Directions for this task -> In the listing below, a line holding "(355, 140) = (258, 357): brown" and a line holding "(716, 281) = (458, 138): white" mark the range. Retype both exactly, with all lines between them.

§ §

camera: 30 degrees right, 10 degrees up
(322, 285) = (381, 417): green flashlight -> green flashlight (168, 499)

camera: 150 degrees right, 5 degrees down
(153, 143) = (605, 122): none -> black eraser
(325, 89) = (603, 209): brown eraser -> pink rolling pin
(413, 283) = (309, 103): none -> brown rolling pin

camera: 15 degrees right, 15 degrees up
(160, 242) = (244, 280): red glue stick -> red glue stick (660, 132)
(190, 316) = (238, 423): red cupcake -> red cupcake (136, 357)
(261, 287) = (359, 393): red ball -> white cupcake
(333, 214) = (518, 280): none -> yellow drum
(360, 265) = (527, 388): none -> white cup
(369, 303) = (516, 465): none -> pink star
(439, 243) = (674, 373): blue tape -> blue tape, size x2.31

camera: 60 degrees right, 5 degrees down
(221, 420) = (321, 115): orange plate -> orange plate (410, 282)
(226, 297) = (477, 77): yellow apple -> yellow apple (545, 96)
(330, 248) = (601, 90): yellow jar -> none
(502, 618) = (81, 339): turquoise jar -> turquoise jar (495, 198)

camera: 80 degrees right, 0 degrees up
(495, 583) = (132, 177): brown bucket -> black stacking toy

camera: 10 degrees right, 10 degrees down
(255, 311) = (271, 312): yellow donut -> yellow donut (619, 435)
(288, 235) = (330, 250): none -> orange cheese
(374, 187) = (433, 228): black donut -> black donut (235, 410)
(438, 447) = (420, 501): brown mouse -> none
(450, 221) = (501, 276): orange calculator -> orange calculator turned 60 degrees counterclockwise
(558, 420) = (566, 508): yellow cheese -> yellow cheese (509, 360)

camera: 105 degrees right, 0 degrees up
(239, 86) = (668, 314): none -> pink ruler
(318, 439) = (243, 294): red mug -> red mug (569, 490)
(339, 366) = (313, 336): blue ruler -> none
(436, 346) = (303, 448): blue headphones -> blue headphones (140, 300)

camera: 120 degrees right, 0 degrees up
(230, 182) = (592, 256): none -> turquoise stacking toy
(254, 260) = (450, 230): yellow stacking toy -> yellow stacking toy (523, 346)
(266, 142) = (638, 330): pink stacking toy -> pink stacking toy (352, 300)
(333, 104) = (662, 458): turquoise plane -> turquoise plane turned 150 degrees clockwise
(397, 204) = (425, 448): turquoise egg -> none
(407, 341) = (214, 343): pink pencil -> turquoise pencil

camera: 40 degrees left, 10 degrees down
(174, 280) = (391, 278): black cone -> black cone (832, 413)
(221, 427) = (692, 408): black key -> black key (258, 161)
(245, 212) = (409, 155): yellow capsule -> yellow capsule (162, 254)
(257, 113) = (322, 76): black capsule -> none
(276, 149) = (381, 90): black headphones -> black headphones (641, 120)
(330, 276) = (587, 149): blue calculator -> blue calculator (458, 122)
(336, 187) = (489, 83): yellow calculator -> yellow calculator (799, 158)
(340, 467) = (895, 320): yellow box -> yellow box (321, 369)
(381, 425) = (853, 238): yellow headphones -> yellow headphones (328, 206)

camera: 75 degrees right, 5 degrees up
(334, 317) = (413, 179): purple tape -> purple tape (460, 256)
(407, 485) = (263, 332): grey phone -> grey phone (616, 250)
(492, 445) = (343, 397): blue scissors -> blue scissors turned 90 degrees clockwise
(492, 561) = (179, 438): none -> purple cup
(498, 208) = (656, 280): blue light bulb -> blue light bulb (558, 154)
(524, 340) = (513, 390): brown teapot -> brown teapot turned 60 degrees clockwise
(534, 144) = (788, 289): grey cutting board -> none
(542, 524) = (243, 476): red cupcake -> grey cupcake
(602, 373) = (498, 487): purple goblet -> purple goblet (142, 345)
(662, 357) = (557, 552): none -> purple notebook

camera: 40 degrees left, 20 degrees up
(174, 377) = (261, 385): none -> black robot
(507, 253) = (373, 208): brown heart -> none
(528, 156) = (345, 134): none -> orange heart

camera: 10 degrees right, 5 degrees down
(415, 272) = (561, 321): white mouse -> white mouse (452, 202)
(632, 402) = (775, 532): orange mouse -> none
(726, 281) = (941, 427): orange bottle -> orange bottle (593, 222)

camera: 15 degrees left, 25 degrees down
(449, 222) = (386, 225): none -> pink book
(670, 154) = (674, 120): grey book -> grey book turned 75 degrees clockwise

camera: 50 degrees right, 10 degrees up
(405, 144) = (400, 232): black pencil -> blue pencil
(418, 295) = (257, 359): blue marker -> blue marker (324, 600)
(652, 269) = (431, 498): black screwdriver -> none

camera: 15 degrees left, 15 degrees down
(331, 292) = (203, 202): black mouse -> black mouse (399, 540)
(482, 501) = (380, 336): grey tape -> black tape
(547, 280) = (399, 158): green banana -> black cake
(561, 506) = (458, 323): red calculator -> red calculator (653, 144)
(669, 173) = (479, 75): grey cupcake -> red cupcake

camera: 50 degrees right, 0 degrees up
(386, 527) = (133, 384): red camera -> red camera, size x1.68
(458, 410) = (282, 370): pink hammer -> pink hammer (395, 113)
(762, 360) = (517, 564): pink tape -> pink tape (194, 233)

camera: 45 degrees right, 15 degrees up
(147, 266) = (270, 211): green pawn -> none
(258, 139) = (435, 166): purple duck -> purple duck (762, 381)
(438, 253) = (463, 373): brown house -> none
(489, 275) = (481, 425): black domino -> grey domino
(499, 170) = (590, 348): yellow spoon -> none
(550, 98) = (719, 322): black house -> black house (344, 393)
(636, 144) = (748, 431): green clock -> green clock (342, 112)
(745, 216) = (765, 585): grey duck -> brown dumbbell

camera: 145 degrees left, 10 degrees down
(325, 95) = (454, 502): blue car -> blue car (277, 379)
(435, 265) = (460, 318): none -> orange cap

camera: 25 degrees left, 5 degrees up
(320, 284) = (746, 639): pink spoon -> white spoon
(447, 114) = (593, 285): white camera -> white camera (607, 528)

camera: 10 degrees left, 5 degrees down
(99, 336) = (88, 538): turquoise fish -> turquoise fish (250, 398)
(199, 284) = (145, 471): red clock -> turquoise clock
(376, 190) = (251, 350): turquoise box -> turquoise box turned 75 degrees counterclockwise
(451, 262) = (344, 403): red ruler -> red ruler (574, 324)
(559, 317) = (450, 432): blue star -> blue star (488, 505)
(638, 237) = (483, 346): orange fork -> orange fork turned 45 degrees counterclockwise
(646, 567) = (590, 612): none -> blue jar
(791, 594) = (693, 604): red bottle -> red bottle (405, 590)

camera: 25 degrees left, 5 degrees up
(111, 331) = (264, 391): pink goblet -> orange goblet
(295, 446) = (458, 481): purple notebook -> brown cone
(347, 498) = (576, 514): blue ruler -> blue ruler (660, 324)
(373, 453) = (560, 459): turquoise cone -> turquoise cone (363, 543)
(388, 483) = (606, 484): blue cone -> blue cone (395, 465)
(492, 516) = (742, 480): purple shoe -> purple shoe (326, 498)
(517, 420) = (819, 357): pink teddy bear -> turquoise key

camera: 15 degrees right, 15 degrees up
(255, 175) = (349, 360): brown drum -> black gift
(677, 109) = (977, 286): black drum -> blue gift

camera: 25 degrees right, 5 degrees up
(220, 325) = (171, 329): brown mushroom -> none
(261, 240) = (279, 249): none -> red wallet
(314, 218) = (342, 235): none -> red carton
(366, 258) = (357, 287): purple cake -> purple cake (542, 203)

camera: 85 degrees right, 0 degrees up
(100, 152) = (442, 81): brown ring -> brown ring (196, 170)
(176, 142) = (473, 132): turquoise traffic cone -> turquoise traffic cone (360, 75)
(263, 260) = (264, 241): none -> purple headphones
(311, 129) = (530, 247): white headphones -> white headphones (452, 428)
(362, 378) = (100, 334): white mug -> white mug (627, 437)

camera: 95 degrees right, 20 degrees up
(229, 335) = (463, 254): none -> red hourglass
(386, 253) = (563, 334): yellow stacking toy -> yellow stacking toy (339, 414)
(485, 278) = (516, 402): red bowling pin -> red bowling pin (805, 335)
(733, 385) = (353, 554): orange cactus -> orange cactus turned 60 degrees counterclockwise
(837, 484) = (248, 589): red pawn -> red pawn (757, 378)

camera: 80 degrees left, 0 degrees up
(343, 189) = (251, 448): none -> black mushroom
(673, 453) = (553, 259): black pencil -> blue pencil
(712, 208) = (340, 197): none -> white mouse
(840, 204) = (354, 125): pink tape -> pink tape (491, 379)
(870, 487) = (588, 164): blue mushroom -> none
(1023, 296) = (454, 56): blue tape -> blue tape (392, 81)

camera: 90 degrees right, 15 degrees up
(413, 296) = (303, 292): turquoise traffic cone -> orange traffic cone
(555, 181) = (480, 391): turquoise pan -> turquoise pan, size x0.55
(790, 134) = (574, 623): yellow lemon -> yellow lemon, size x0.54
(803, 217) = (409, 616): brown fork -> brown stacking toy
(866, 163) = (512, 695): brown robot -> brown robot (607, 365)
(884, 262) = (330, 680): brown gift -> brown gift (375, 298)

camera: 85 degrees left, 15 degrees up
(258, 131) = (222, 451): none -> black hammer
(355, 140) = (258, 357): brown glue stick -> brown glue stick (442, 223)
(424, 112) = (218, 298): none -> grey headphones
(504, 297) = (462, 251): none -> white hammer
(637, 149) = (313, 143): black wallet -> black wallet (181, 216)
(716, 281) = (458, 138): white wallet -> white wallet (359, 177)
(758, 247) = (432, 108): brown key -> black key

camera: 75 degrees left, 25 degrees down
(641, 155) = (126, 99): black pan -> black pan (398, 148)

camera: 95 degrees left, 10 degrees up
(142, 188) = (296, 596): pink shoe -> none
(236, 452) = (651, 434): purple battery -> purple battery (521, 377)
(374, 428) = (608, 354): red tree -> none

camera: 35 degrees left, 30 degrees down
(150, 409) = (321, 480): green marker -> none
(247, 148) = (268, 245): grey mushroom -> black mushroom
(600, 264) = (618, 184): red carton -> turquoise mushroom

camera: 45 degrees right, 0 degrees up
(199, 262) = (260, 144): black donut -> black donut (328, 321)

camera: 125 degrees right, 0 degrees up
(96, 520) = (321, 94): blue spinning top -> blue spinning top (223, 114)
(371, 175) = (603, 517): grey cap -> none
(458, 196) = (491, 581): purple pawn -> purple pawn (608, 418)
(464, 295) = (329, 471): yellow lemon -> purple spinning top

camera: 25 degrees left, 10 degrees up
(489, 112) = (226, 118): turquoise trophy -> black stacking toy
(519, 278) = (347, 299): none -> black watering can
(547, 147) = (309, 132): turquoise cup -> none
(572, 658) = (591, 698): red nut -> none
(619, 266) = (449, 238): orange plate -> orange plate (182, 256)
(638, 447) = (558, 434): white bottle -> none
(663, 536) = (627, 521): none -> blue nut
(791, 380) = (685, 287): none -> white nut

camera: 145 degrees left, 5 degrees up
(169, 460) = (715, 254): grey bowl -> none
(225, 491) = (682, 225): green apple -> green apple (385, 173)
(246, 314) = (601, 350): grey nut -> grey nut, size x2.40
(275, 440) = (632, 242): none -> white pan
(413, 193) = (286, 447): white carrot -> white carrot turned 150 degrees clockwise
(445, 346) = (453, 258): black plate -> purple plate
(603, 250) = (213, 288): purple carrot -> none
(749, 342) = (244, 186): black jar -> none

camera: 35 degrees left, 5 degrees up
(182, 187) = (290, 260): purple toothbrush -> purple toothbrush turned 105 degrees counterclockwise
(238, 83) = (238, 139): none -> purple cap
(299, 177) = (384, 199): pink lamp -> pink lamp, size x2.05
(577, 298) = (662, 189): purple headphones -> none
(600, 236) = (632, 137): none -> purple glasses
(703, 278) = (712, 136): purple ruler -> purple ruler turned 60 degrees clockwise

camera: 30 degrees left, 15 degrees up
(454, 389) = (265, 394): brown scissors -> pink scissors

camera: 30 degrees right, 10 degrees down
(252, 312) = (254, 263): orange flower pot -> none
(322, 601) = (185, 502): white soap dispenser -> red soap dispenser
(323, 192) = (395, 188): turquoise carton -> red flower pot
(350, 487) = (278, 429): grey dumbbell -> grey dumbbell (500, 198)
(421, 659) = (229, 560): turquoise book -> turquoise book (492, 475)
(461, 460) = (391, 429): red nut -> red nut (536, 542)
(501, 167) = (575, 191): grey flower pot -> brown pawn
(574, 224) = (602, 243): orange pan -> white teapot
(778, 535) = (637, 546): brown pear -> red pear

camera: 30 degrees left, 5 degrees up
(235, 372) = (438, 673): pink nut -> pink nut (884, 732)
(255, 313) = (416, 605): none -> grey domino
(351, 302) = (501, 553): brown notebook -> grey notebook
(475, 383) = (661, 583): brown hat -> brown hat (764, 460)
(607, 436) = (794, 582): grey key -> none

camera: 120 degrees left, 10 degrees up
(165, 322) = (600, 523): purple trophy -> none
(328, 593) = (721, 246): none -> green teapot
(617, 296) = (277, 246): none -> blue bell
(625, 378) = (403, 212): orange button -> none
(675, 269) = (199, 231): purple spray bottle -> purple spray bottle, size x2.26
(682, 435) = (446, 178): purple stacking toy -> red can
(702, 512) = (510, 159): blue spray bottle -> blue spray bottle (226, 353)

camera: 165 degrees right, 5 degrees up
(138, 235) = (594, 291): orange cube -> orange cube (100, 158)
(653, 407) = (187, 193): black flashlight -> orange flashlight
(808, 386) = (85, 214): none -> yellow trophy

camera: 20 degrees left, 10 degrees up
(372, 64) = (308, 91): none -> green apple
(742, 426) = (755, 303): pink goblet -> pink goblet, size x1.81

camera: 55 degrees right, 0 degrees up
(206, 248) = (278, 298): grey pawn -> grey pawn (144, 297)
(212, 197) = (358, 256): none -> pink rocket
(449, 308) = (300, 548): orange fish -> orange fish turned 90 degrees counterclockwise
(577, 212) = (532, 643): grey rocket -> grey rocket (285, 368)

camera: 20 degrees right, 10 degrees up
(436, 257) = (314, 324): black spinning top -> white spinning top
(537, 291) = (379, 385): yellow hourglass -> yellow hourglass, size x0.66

§ §

Answer box ->
(355, 140) = (258, 357): brown glue stick -> brown glue stick (442, 223)
(424, 112) = (218, 298): none -> grey headphones
(504, 297) = (462, 251): none -> white hammer
(637, 149) = (313, 143): black wallet -> black wallet (181, 216)
(716, 281) = (458, 138): white wallet -> white wallet (359, 177)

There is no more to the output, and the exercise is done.